__What to work on__: State only how many lines of the records contain the string "NAND".
________
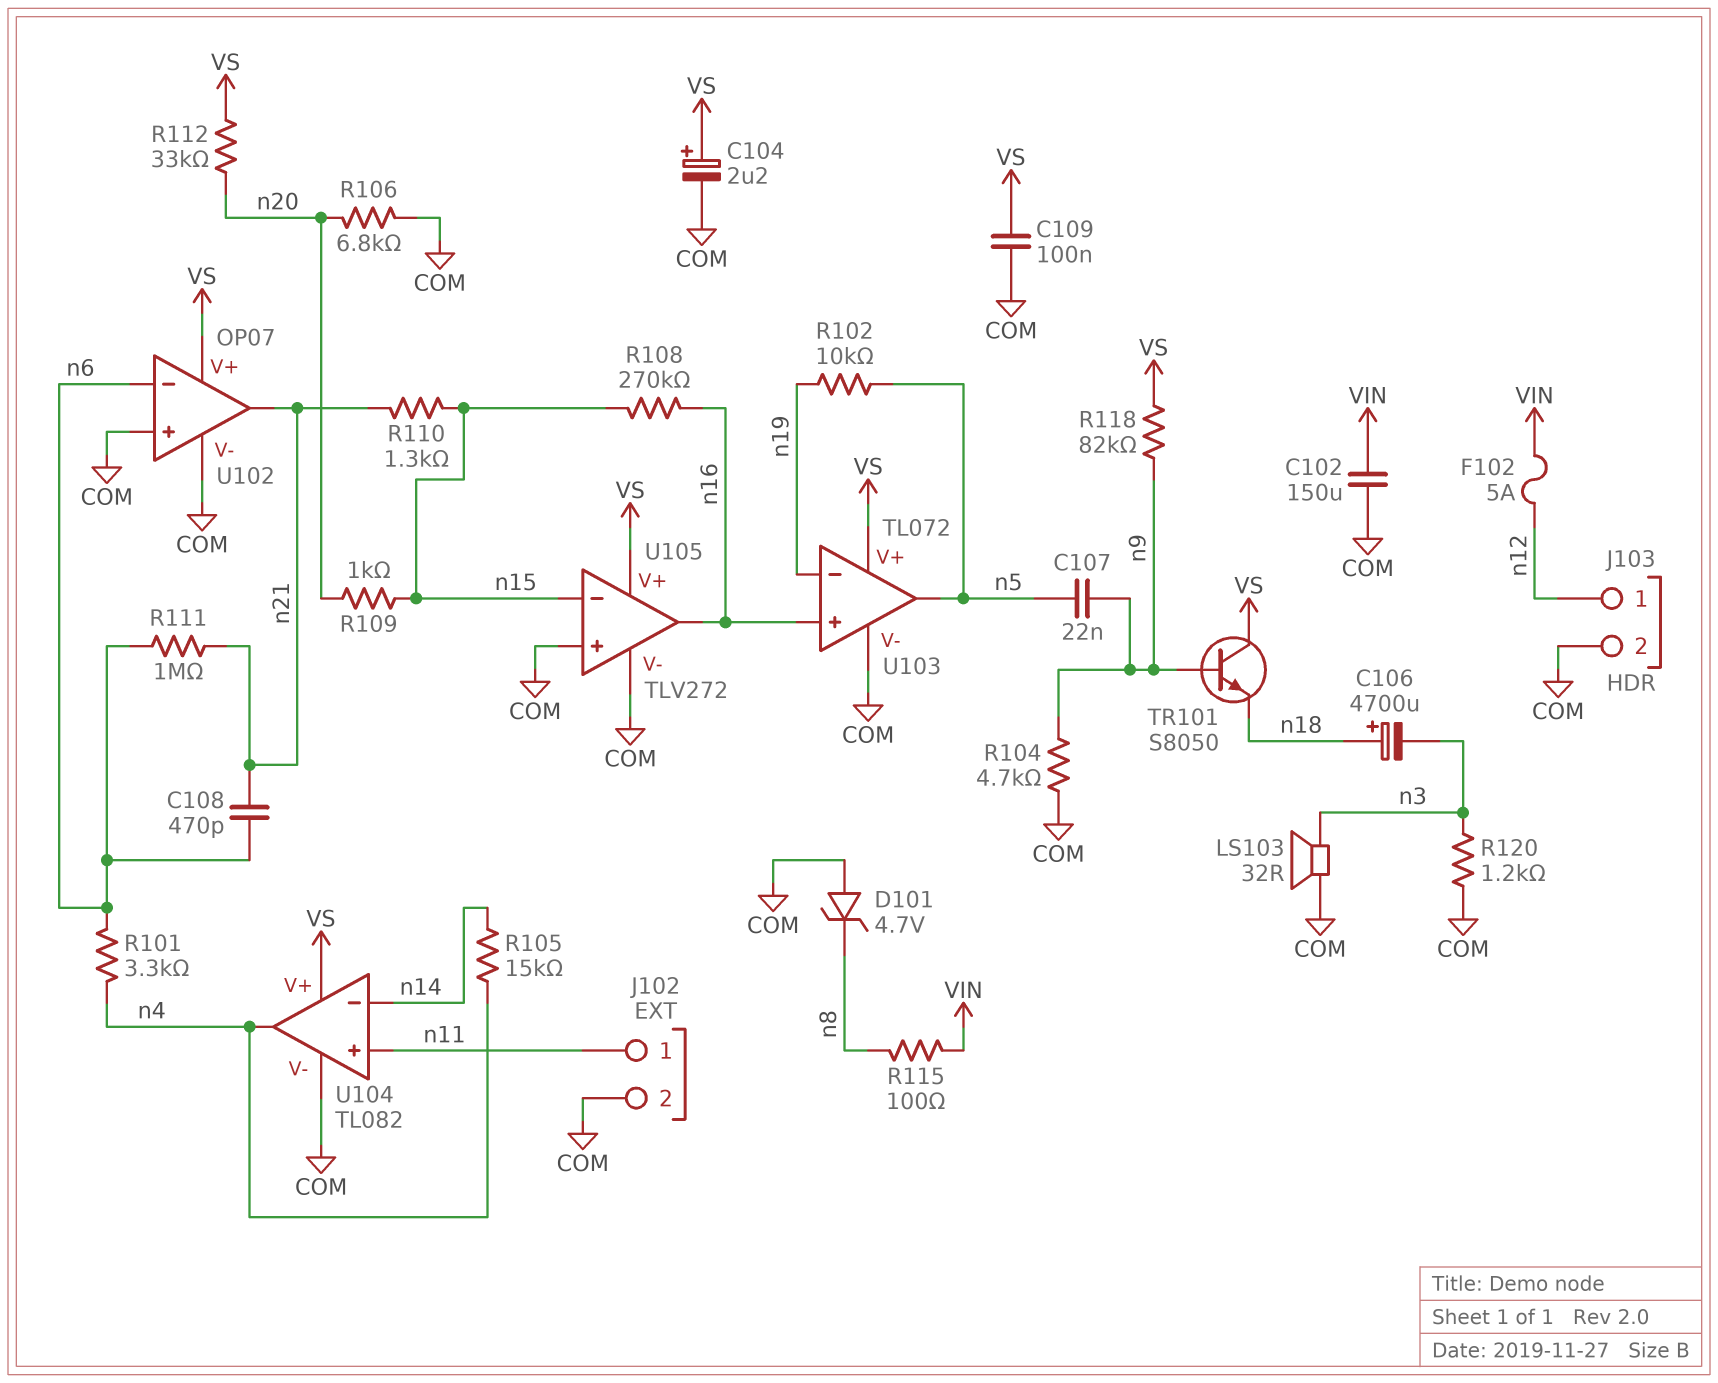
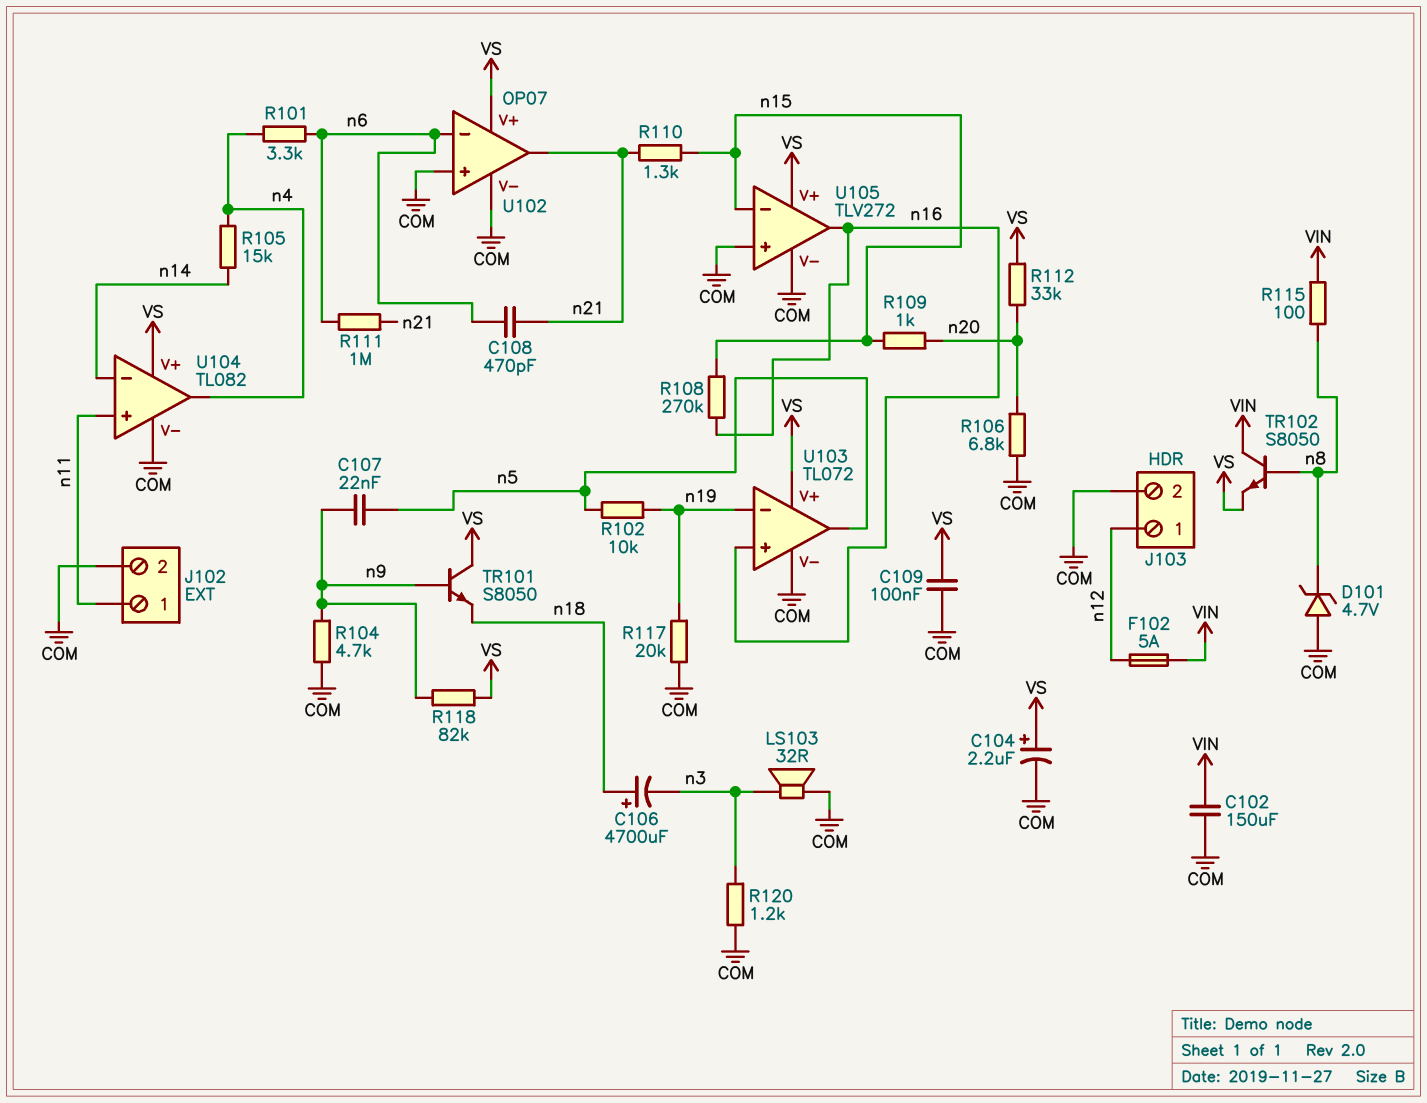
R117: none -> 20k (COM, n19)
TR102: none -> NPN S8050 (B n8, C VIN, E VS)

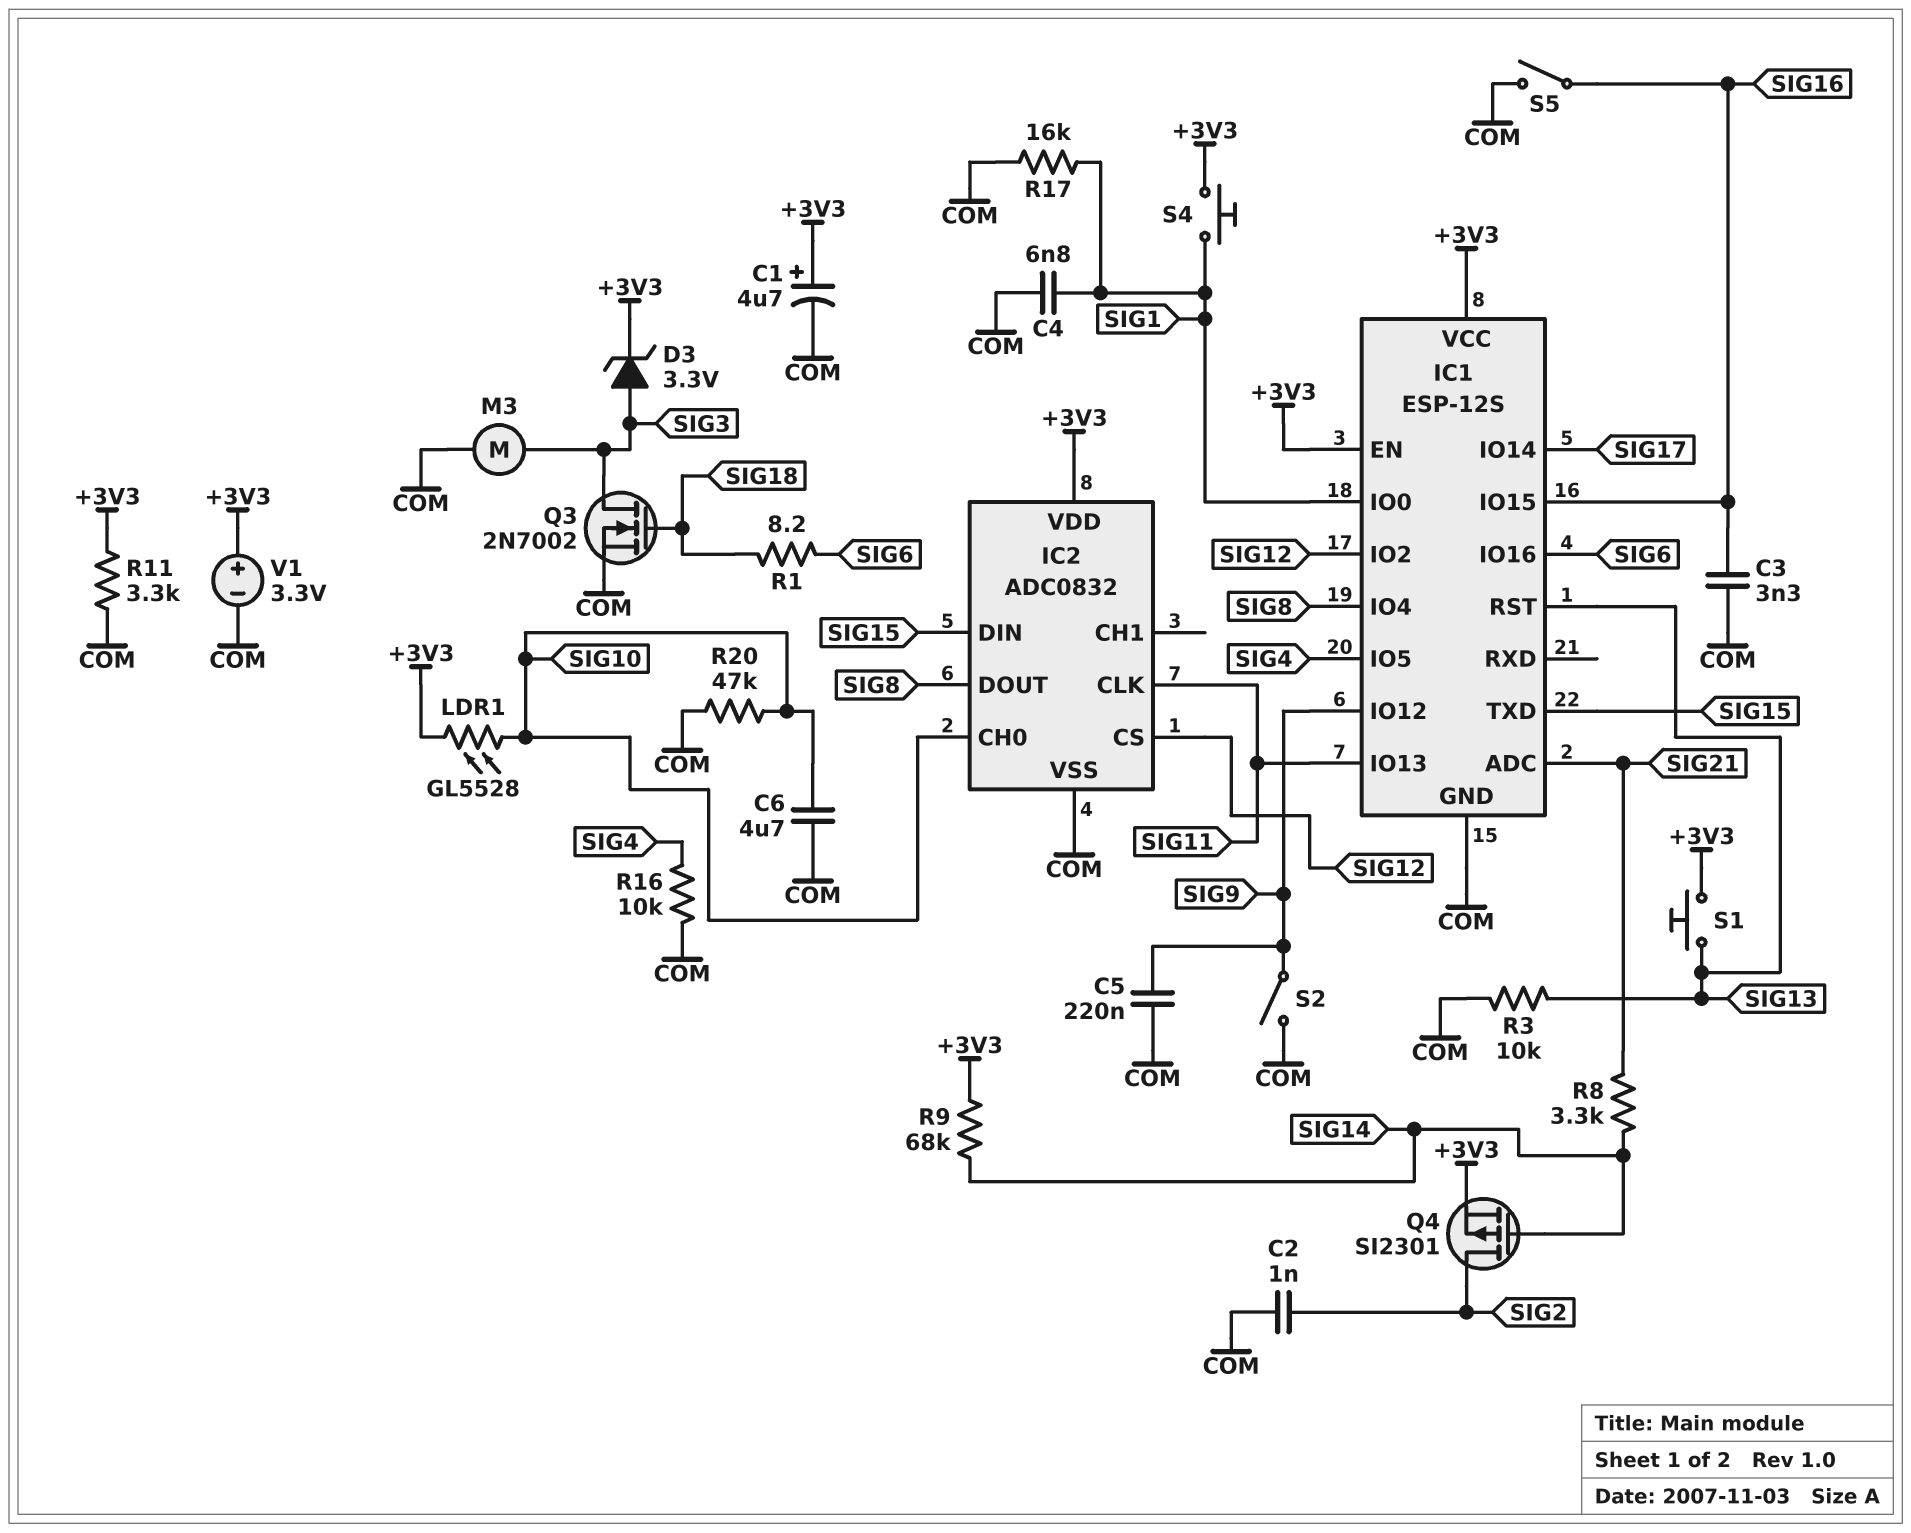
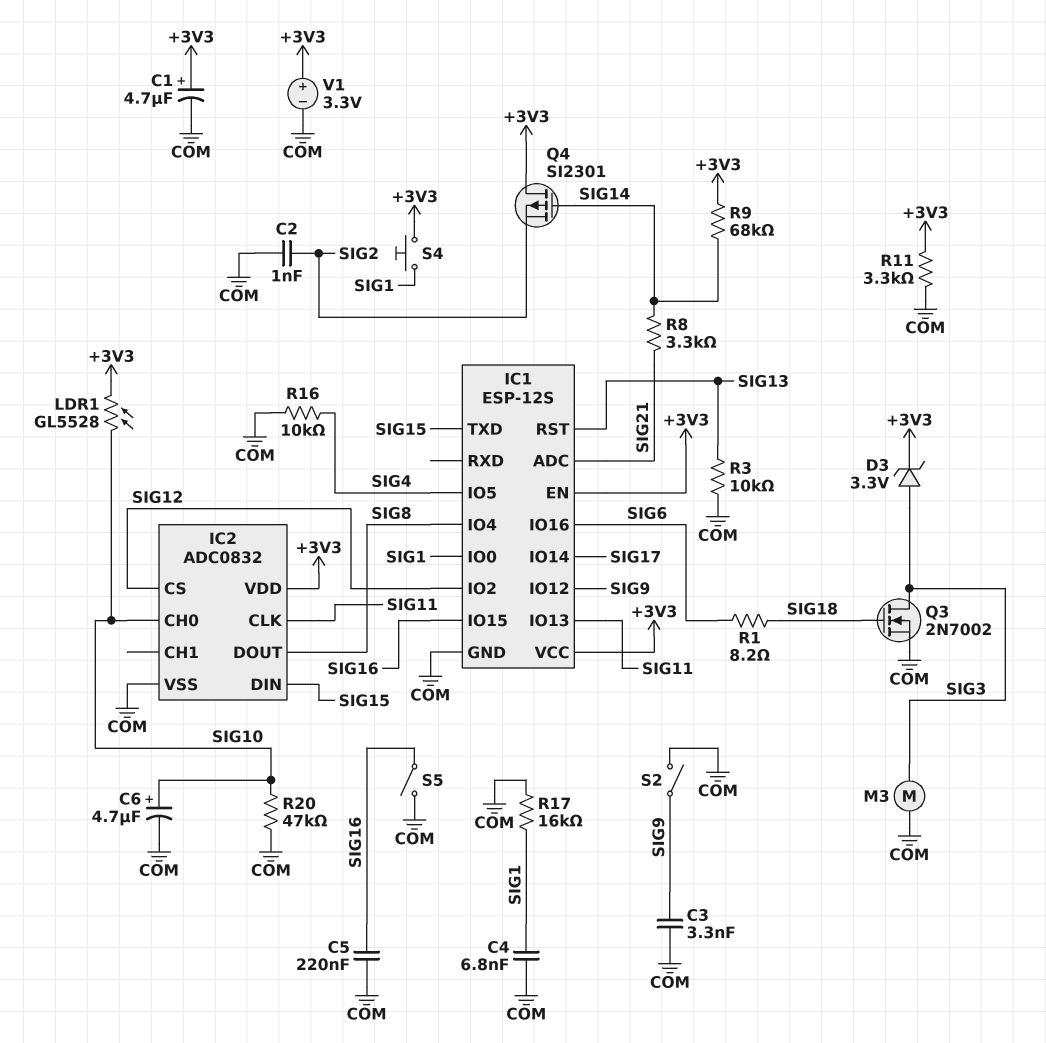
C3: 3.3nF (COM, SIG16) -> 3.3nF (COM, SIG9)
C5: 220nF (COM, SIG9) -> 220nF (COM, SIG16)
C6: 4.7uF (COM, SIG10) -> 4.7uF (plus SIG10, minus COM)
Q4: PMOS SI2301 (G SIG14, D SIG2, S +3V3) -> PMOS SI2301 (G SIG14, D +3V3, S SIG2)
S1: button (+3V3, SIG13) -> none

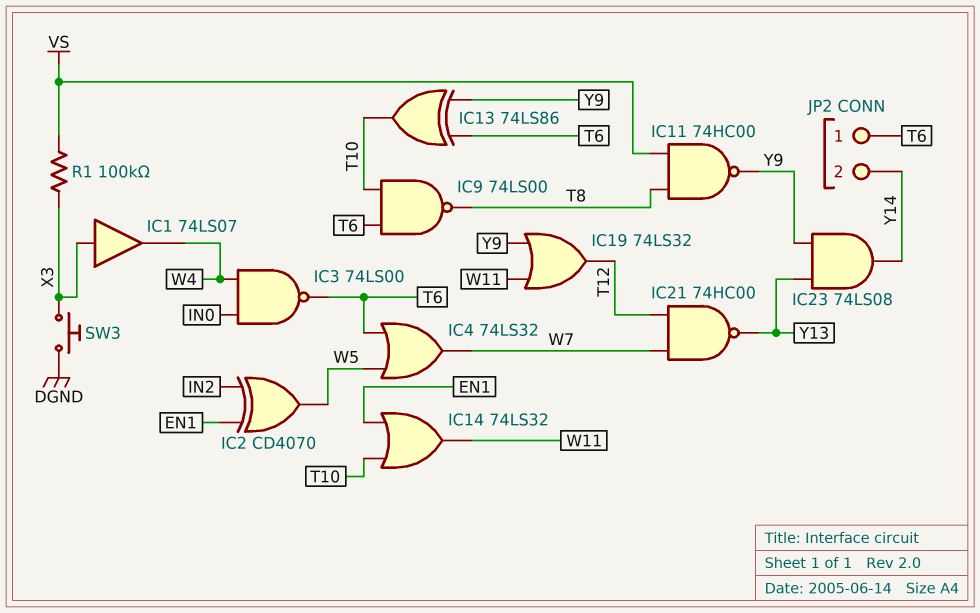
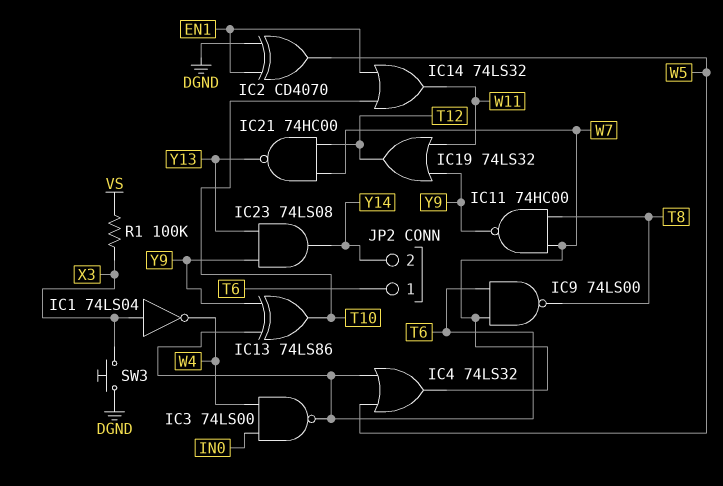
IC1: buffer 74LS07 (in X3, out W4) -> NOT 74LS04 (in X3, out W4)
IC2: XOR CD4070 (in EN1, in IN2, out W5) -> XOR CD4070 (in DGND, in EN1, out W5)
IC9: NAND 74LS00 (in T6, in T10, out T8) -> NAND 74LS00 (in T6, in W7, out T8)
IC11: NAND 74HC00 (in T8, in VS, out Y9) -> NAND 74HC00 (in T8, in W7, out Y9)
________
__Written answer__: 2